PROBLEM DESCRIPTION |
How many of the lines below contain the word "removed"? Only the number is wanted.

SUPPLIED RECORDS |
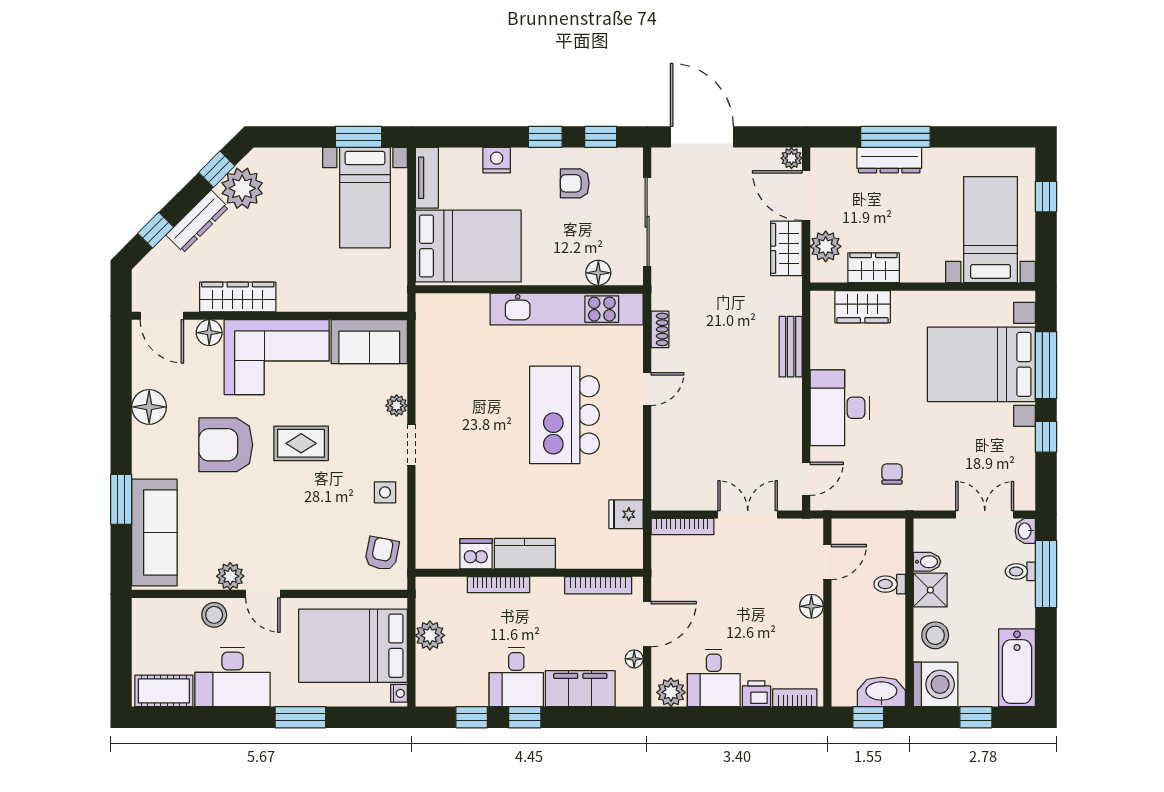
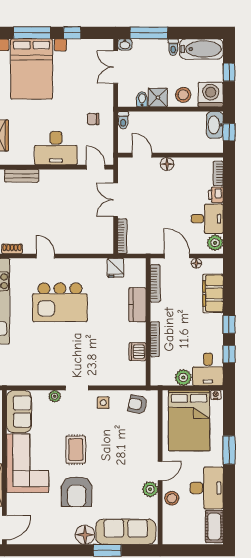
floor lamp: (209, 333) -> (14, 501), removed
floor lamp: (149, 407) -> (85, 535), moved
kitchen counter: (525, 554) -> (137, 305), moved
toilet: (1020, 571) -> (173, 47), moved
toilet: (890, 584) -> (123, 120), moved
desk: (516, 677) -> (208, 369), moved, turned 90

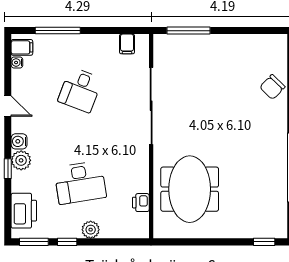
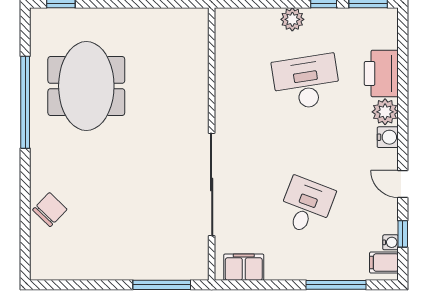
filing cabinet: (127, 44) -> (244, 267), width x2.00
window: (8, 169) -> (403, 234), moved
meeting table: (190, 189) -> (86, 86), moved
printer: (141, 203) -> (225, 55), removed
printer: (24, 211) -> (381, 73), moved

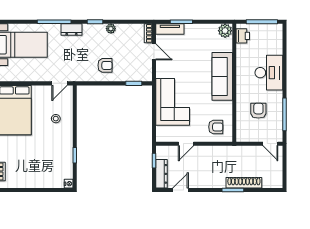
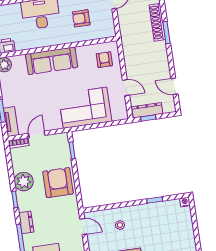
plant: (111, 29) -> (24, 182), width x1.88, depth x1.88
armchair: (105, 65) -> (58, 183), width x1.88, depth x1.88
dresser: (161, 174) -> (147, 110), moved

REPLY |
2